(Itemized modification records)
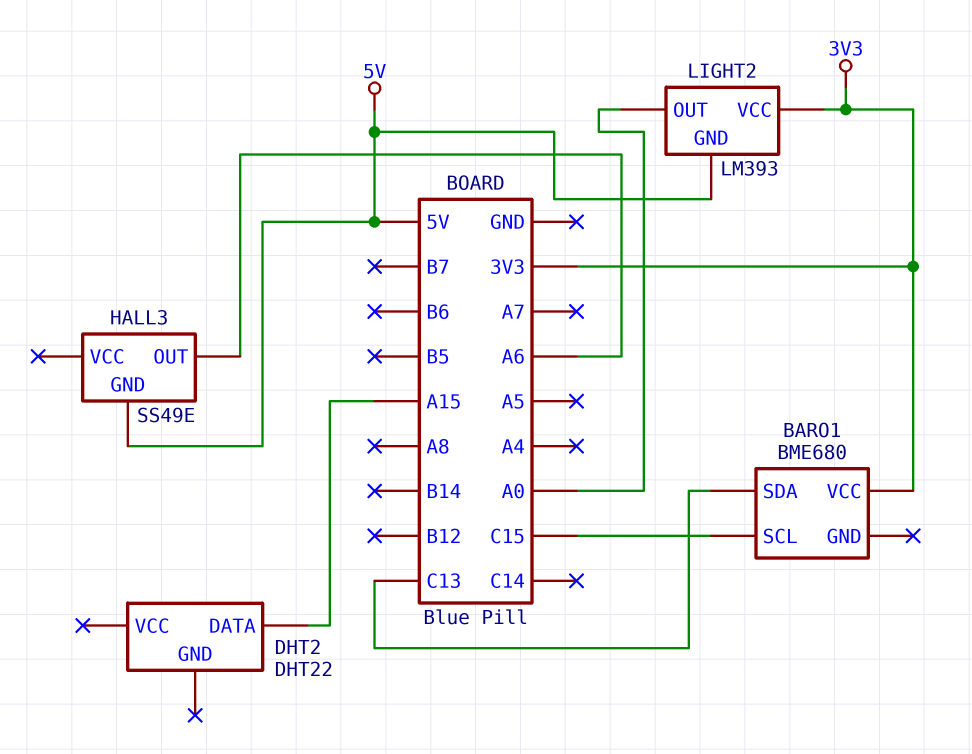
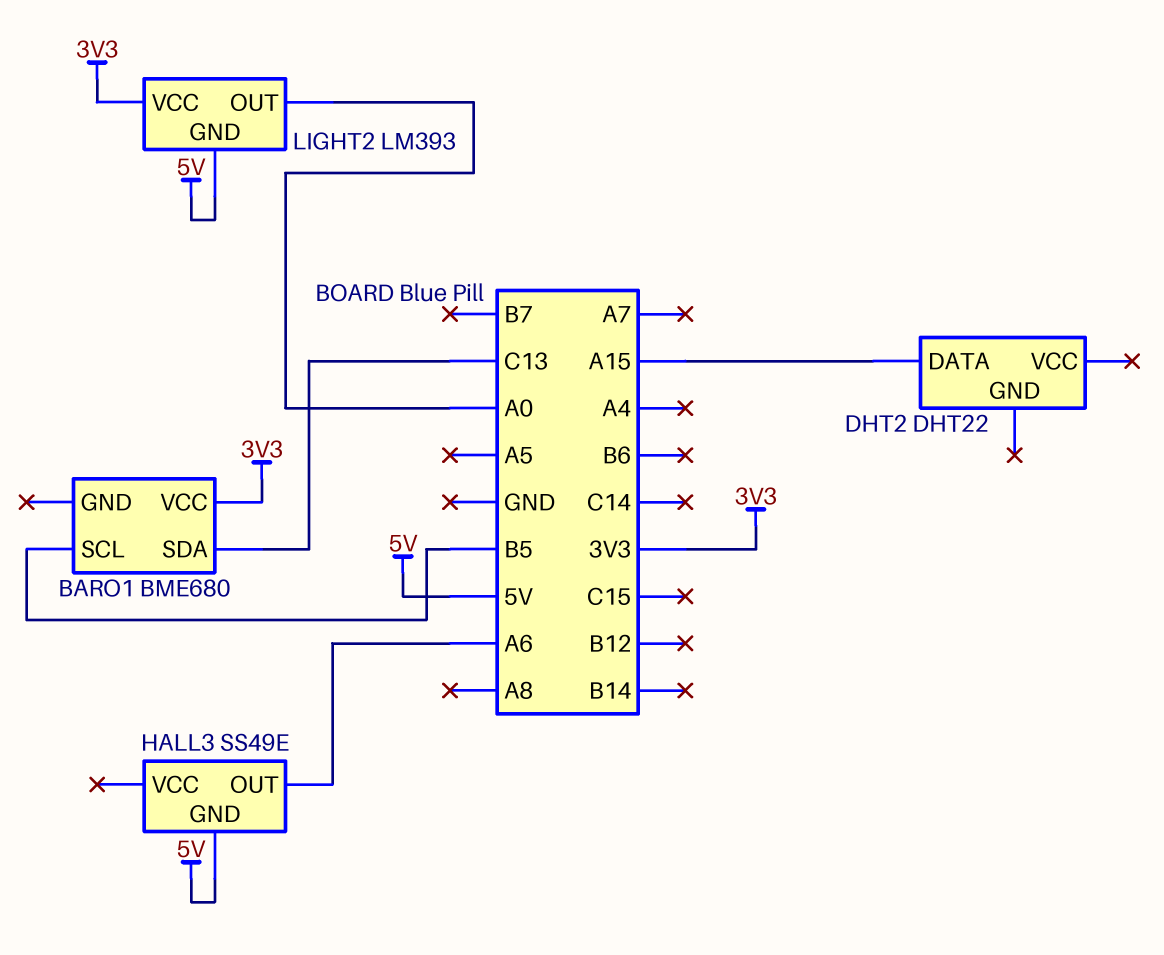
BARO1 pin SCL: C15 -> B5

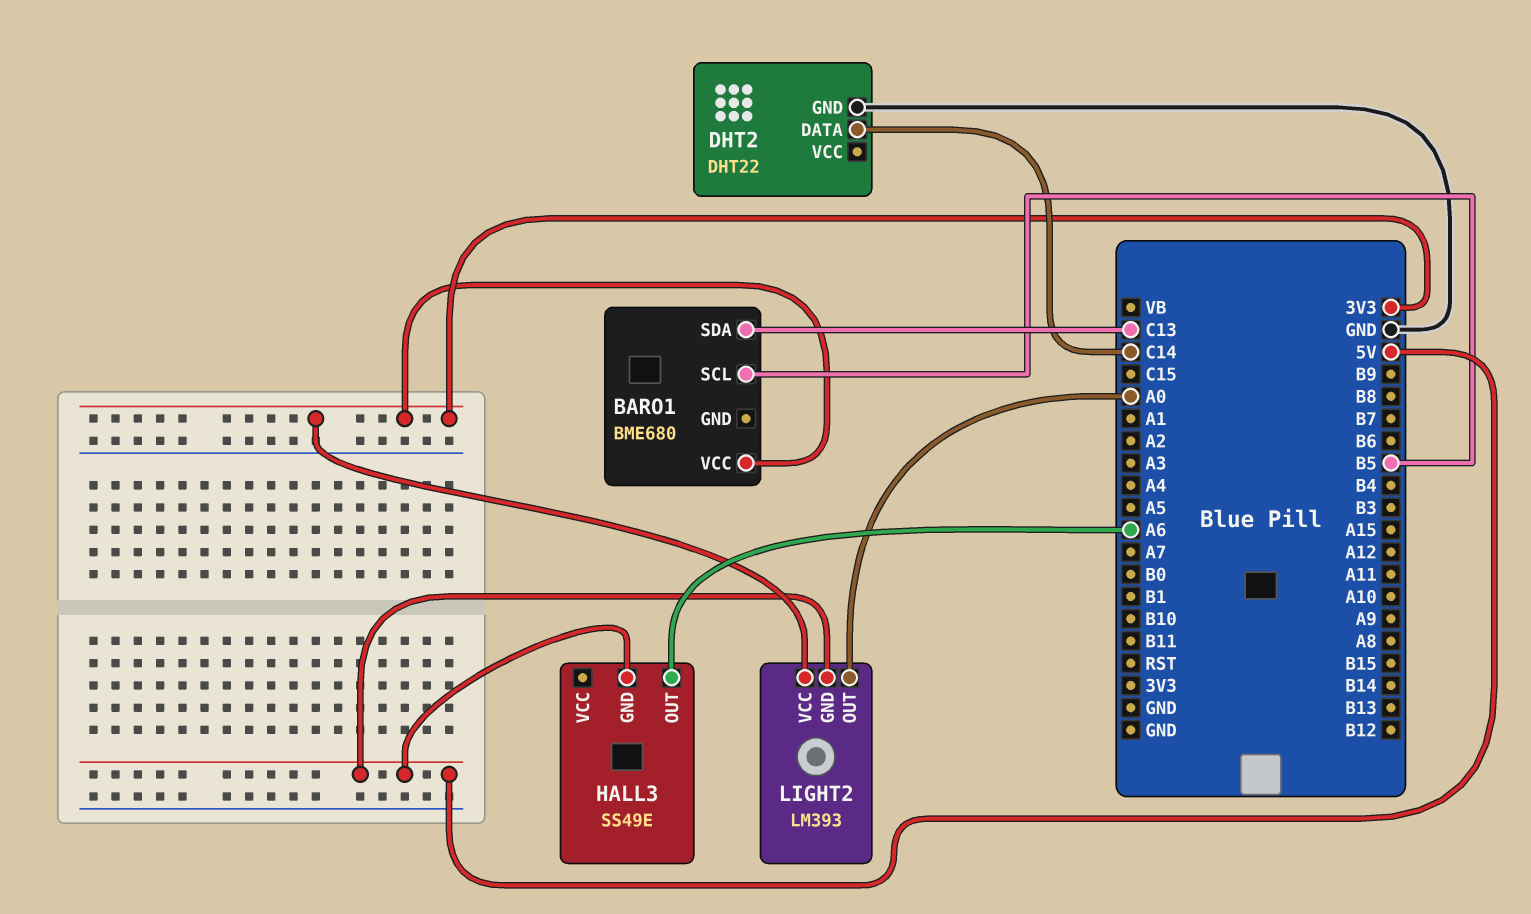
DHT2 pin DATA: A15 -> C14
DHT2 pin GND: none -> GND

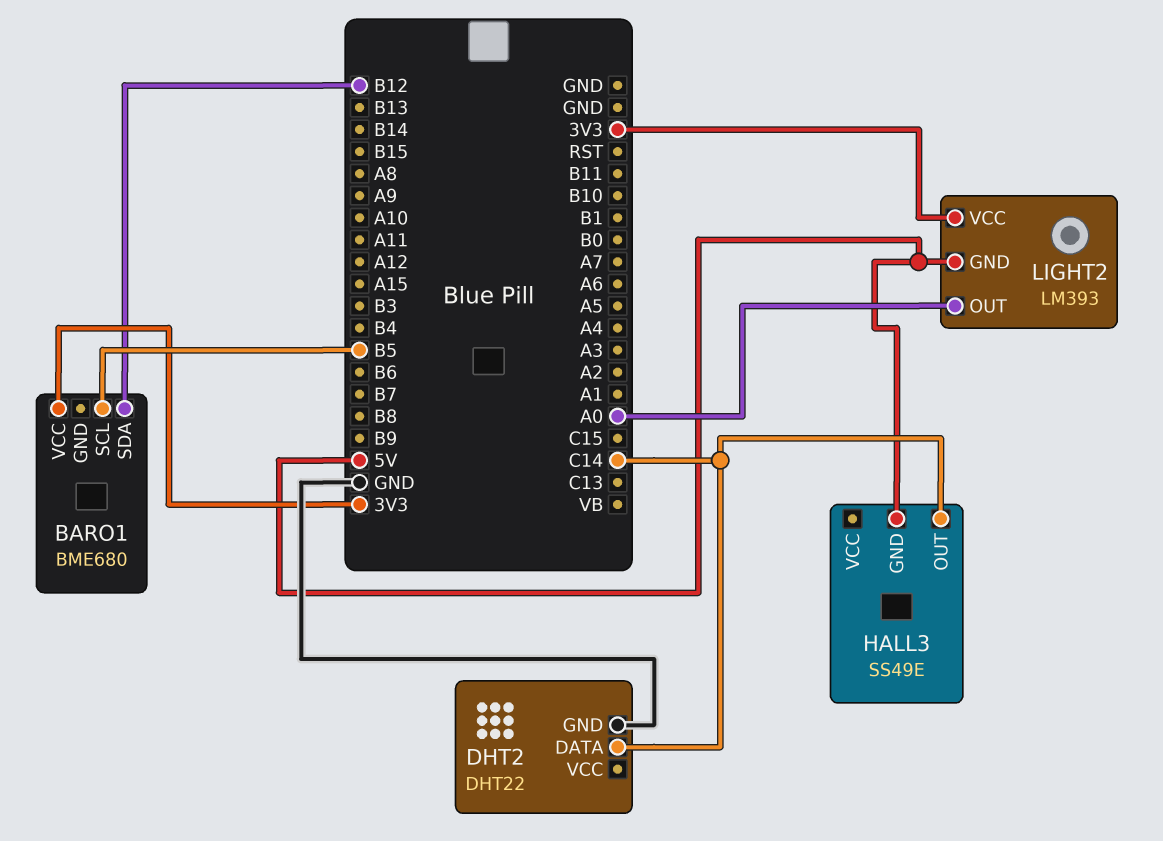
BARO1 pin SDA: C13 -> B12
HALL3 pin OUT: A6 -> C14

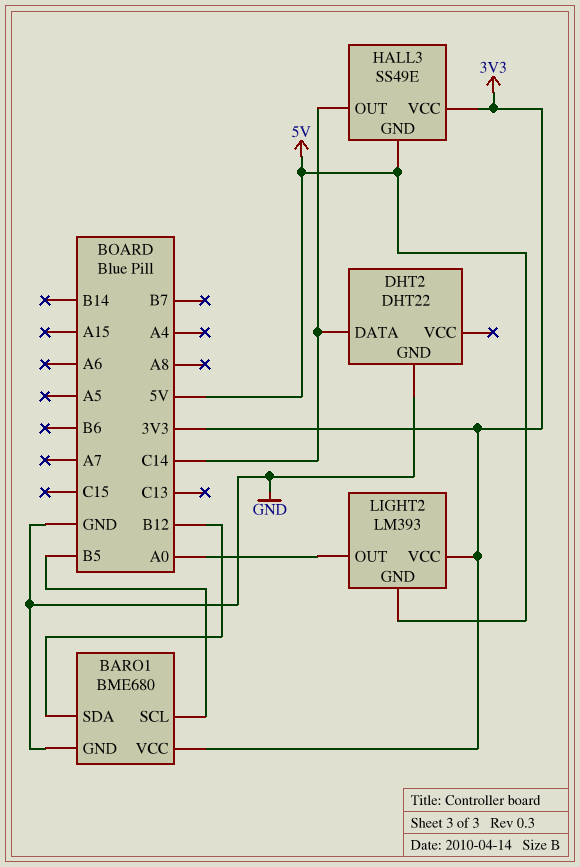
BARO1 pin GND: none -> GND
HALL3 pin VCC: none -> 3V3

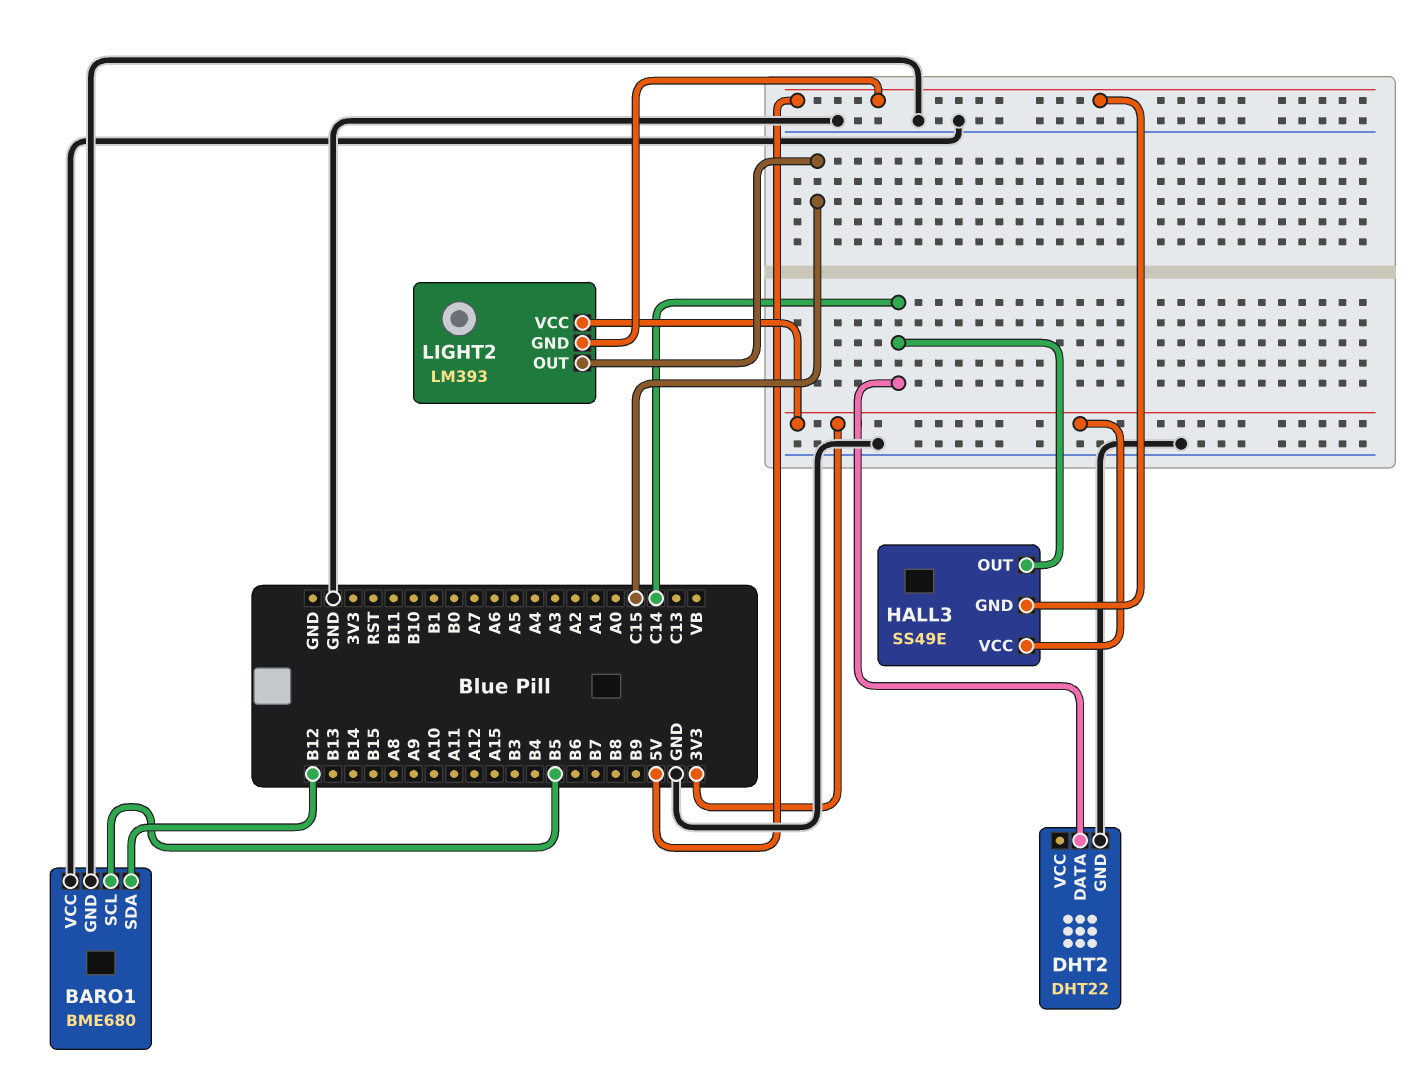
BARO1 pin VCC: 3V3 -> GND
LIGHT2 pin OUT: A0 -> C15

**Activity**
Pictures are to be dropped, and every record is to be copied exactly.

**Result**
BARO1 pin SCL: C15 -> B5

DHT2 pin DATA: A15 -> C14
DHT2 pin GND: none -> GND

BARO1 pin SDA: C13 -> B12
HALL3 pin OUT: A6 -> C14

BARO1 pin GND: none -> GND
HALL3 pin VCC: none -> 3V3

BARO1 pin VCC: 3V3 -> GND
LIGHT2 pin OUT: A0 -> C15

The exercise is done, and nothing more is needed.